▶ _What the task requires_
Find the line with "camera: 40 degrees left, 5 degrees up" in the entries below. Repeat it, every following line, and the line with "(446, 600) = (535, 390): turquoise", exactly and with nothing added.

'''

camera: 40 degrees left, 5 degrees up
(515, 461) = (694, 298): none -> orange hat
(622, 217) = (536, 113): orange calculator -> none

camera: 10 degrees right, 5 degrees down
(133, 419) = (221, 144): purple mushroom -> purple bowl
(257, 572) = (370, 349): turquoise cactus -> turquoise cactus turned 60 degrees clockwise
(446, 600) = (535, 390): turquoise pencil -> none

'''
'''

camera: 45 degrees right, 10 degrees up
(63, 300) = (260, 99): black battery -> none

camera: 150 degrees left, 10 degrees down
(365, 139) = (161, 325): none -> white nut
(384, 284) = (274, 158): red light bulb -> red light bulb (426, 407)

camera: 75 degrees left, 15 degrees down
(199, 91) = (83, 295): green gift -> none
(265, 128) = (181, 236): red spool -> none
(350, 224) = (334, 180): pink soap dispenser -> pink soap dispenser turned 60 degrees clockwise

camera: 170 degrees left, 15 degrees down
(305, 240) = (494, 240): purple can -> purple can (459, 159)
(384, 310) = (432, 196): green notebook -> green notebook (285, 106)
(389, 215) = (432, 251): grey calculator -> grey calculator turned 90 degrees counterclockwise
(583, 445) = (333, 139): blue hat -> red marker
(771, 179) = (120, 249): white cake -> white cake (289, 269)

'''

▶ _Reply_
camera: 40 degrees left, 5 degrees up
(515, 461) = (694, 298): none -> orange hat
(622, 217) = (536, 113): orange calculator -> none

camera: 10 degrees right, 5 degrees down
(133, 419) = (221, 144): purple mushroom -> purple bowl
(257, 572) = (370, 349): turquoise cactus -> turquoise cactus turned 60 degrees clockwise
(446, 600) = (535, 390): turquoise pencil -> none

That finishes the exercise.